→ **WORK TASK**
Lines in the listing below that hold "rectangle" are the ones to copy.

→ **RECORDS FOR PROCESSING**
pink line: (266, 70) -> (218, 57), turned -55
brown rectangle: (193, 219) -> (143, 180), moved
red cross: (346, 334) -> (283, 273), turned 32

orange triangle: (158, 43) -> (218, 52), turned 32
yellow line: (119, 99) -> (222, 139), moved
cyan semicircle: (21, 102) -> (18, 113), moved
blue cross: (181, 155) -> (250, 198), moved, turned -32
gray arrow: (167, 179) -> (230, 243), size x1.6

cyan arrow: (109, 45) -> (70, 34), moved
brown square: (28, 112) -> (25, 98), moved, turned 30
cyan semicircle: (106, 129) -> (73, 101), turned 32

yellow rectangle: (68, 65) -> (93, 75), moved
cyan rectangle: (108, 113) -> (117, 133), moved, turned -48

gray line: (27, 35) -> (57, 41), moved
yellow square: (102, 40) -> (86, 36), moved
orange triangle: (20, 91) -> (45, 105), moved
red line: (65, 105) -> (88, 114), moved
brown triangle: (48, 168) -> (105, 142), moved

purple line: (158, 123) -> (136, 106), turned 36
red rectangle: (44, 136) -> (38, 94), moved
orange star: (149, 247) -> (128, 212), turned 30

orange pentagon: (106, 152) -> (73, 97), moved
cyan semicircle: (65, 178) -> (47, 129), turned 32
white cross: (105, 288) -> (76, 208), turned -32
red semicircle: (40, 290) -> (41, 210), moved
==
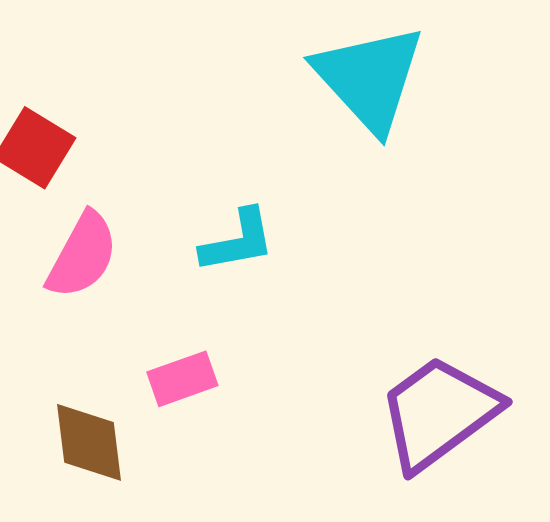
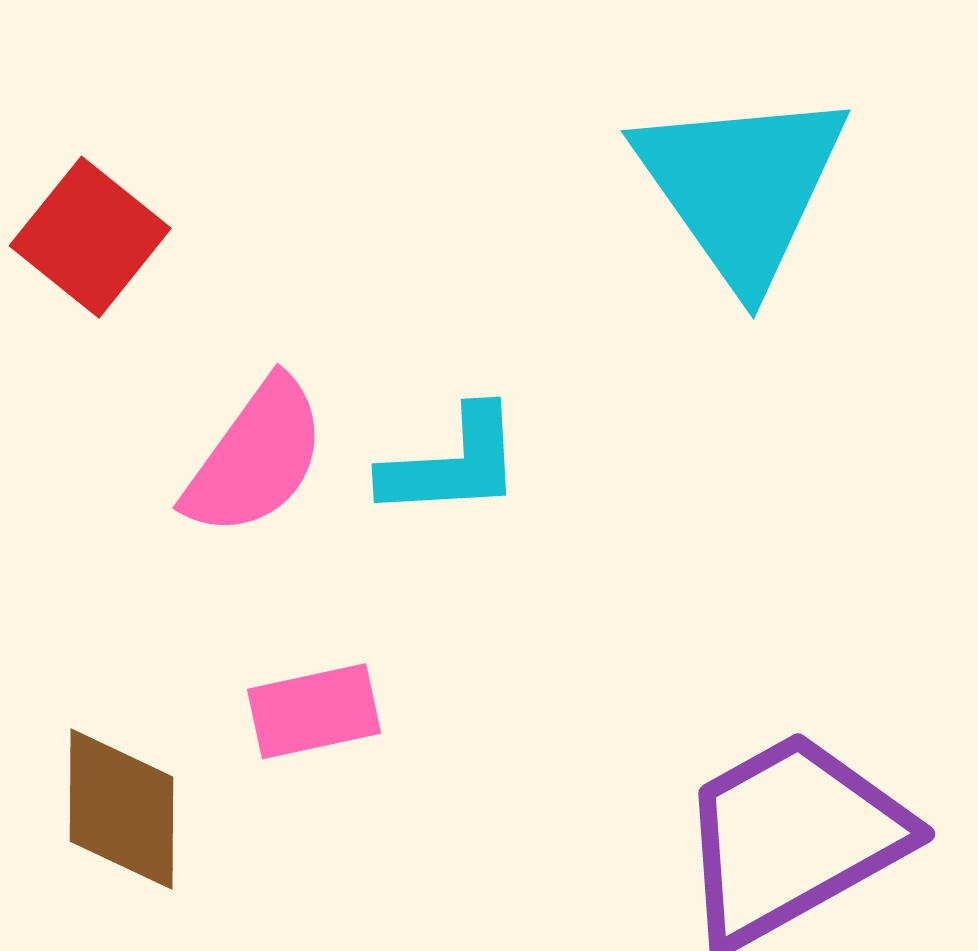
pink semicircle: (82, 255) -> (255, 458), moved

→ **EXERCISE SOLUTION**
brown rectangle: (193, 219) -> (143, 180), moved
yellow rectangle: (68, 65) -> (93, 75), moved
cyan rectangle: (108, 113) -> (117, 133), moved, turned -48
red rectangle: (44, 136) -> (38, 94), moved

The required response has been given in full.